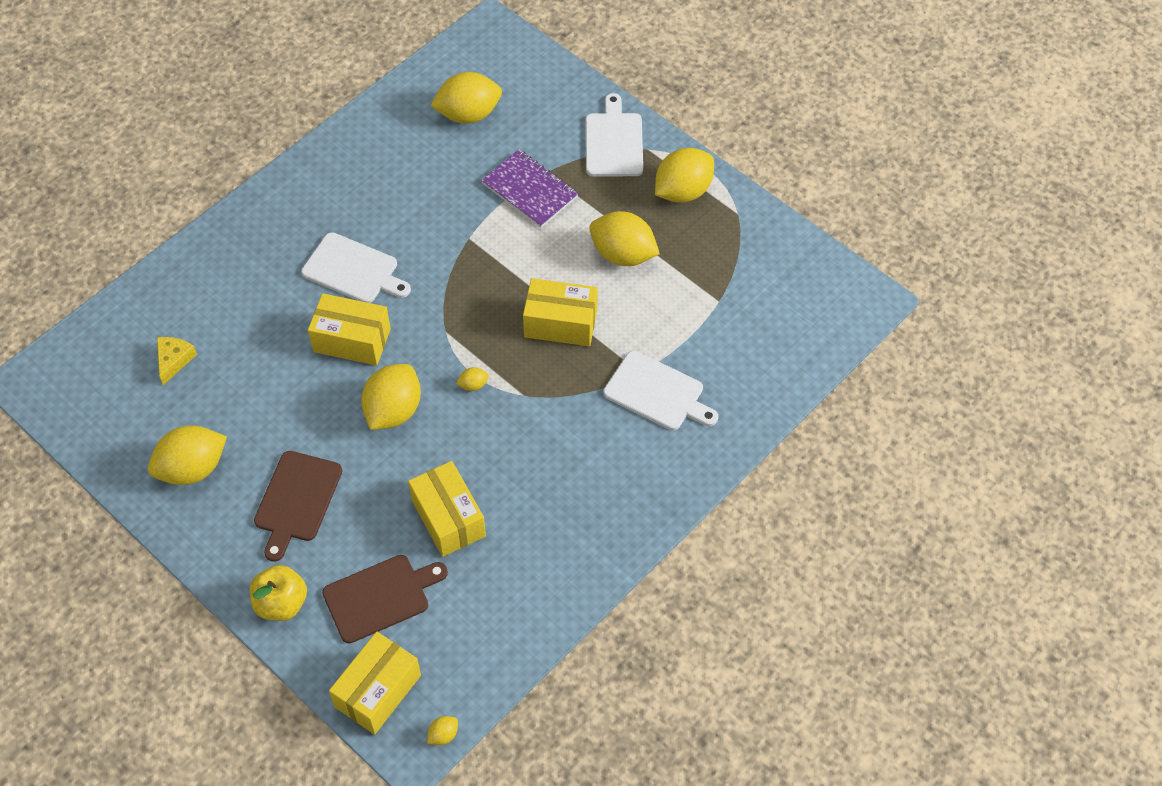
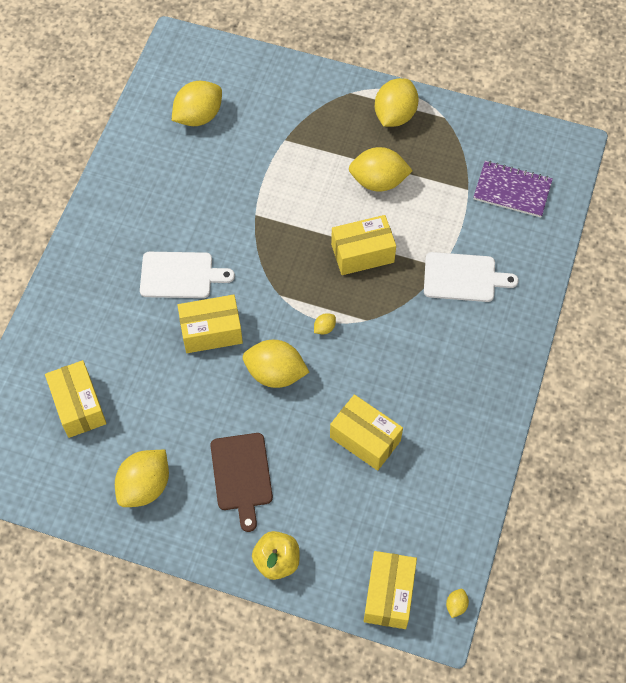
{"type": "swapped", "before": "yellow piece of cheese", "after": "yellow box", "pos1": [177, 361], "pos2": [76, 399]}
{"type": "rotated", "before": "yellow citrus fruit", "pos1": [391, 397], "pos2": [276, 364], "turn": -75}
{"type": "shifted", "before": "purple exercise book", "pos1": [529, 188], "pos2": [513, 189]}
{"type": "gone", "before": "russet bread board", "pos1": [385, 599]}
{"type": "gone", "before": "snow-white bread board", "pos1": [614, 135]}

════

- Assigned task: Search the entries for the string "yellow". Copy every line that has it.

- Result of the exercise:
{"type": "swapped", "before": "yellow piece of cheese", "after": "yellow box", "pos1": [177, 361], "pos2": [76, 399]}
{"type": "rotated", "before": "yellow citrus fruit", "pos1": [391, 397], "pos2": [276, 364], "turn": -75}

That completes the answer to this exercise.